= Your instructions =
An exact transcription of the listing, without its images, is what the answer must contain.

= Source material =

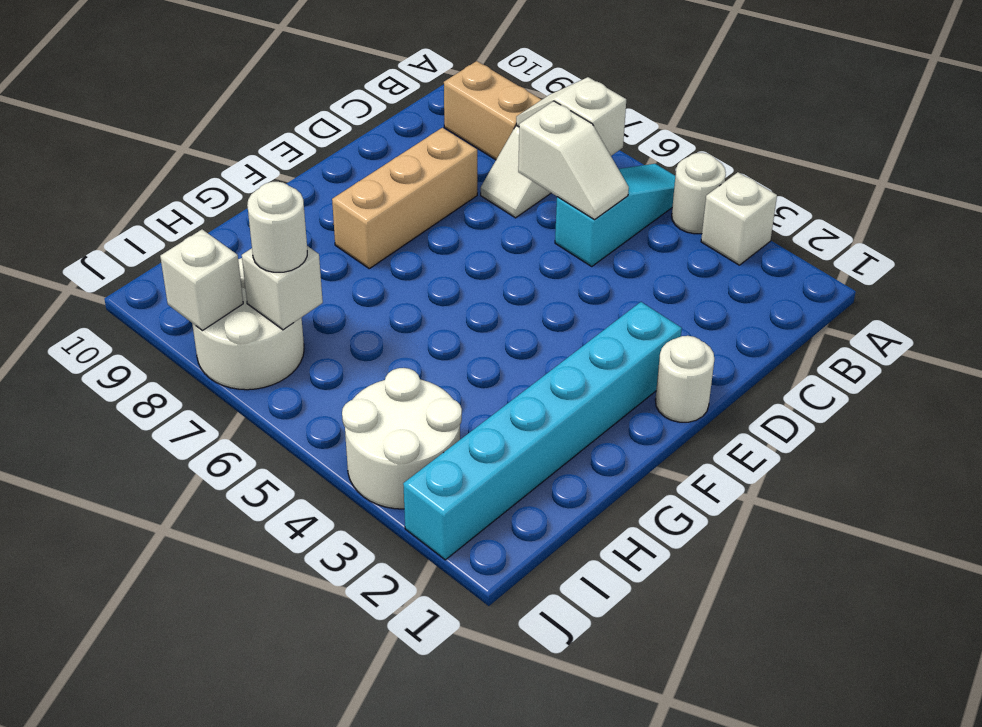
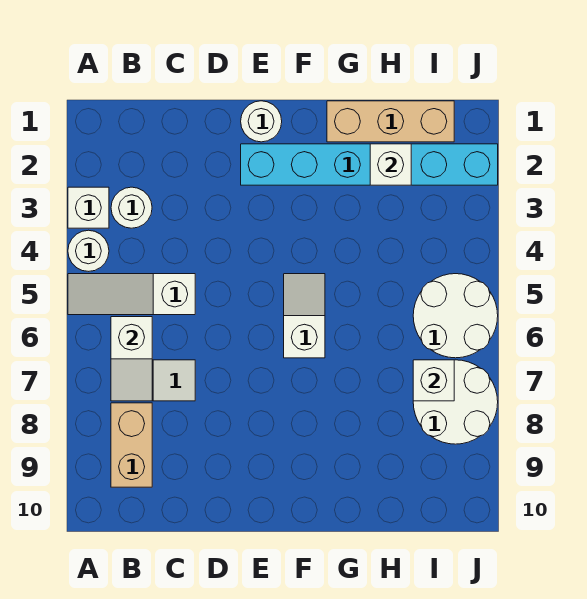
cyan slope A5:C5 level 1 top C -> white slope A5:C5 level 1 top C
white slope C5:C6 level 2 top 6 -> white slope F5:F6 level 1 top 6
tan brick D8:F8 level 1 -> tan brick G1:I1 level 1
white round brick I3:J4 level 1 -> white round brick I5:J6 level 1
white round brick I7 level 3 -> white round brick B3 level 1
white brick J8 level 2 -> white brick H2 level 2

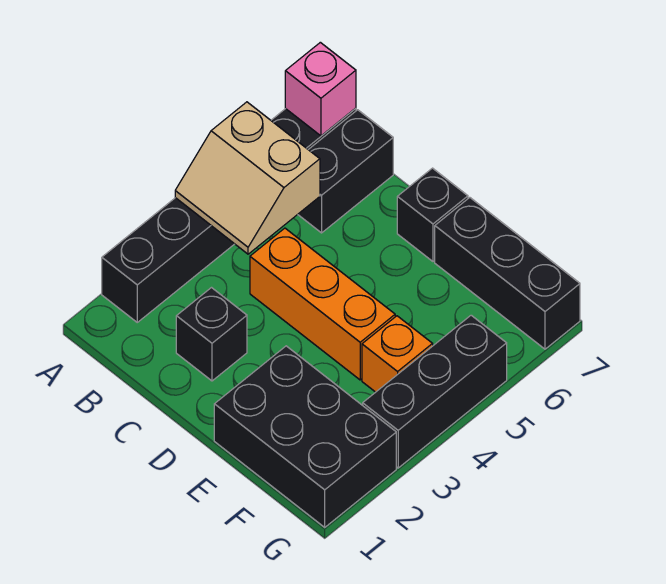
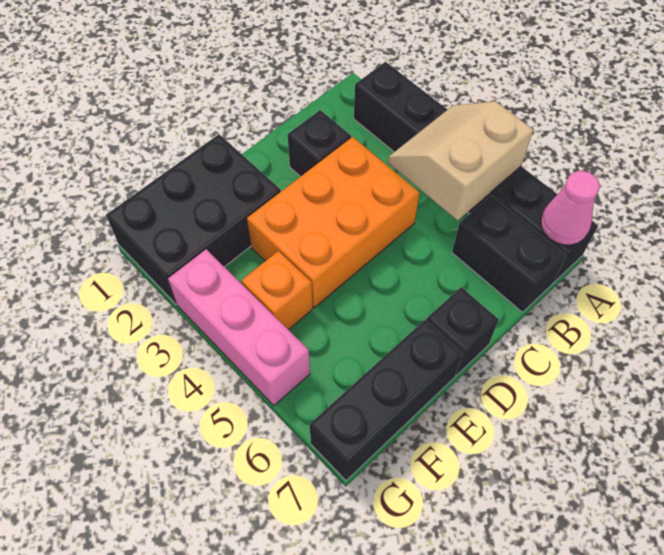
pink brick A7 level 2 -> pink cone A7 level 2
orange brick C4:E4 level 1 -> orange brick C3:E4 level 1
black brick G3:G5 level 1 -> pink brick G3:G5 level 1

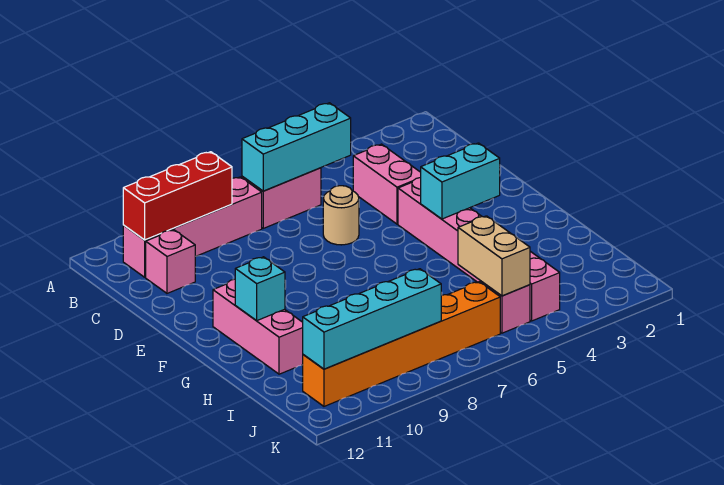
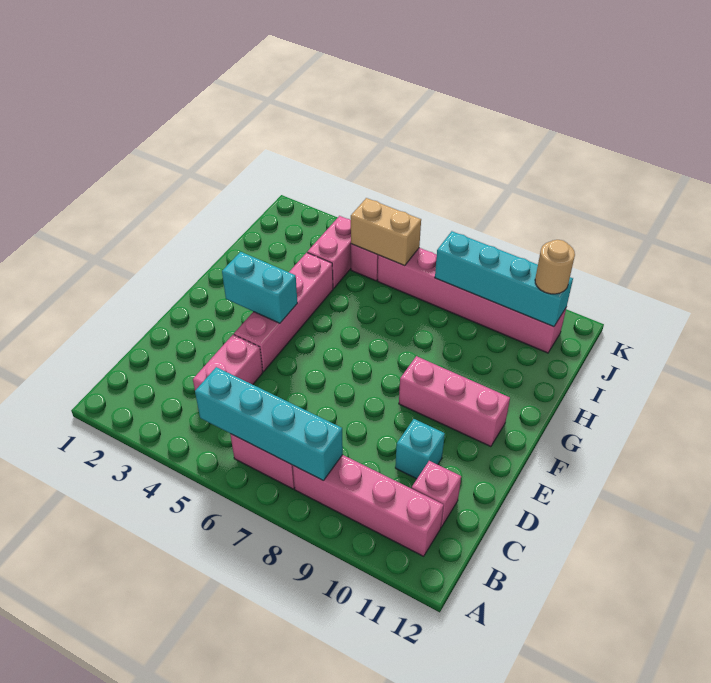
cyan brick B5:B7 level 2 -> cyan brick B5:B8 level 2
red brick B9:B11 level 2 -> none
tan round brick D6 level 1 -> tan round brick J11 level 3
pink brick F11:H11 level 1 -> pink brick F9:F11 level 1
cyan brick G11 level 2 -> cyan brick D10 level 1
tan brick I5:J5 level 2 -> tan brick J5:J6 level 2
orange brick J6:J11 level 1 -> pink brick J6:J11 level 1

= Your solution =
cyan slope A5:C5 level 1 top C -> white slope A5:C5 level 1 top C
white slope C5:C6 level 2 top 6 -> white slope F5:F6 level 1 top 6
tan brick D8:F8 level 1 -> tan brick G1:I1 level 1
white round brick I3:J4 level 1 -> white round brick I5:J6 level 1
white round brick I7 level 3 -> white round brick B3 level 1
white brick J8 level 2 -> white brick H2 level 2

pink brick A7 level 2 -> pink cone A7 level 2
orange brick C4:E4 level 1 -> orange brick C3:E4 level 1
black brick G3:G5 level 1 -> pink brick G3:G5 level 1

cyan brick B5:B7 level 2 -> cyan brick B5:B8 level 2
red brick B9:B11 level 2 -> none
tan round brick D6 level 1 -> tan round brick J11 level 3
pink brick F11:H11 level 1 -> pink brick F9:F11 level 1
cyan brick G11 level 2 -> cyan brick D10 level 1
tan brick I5:J5 level 2 -> tan brick J5:J6 level 2
orange brick J6:J11 level 1 -> pink brick J6:J11 level 1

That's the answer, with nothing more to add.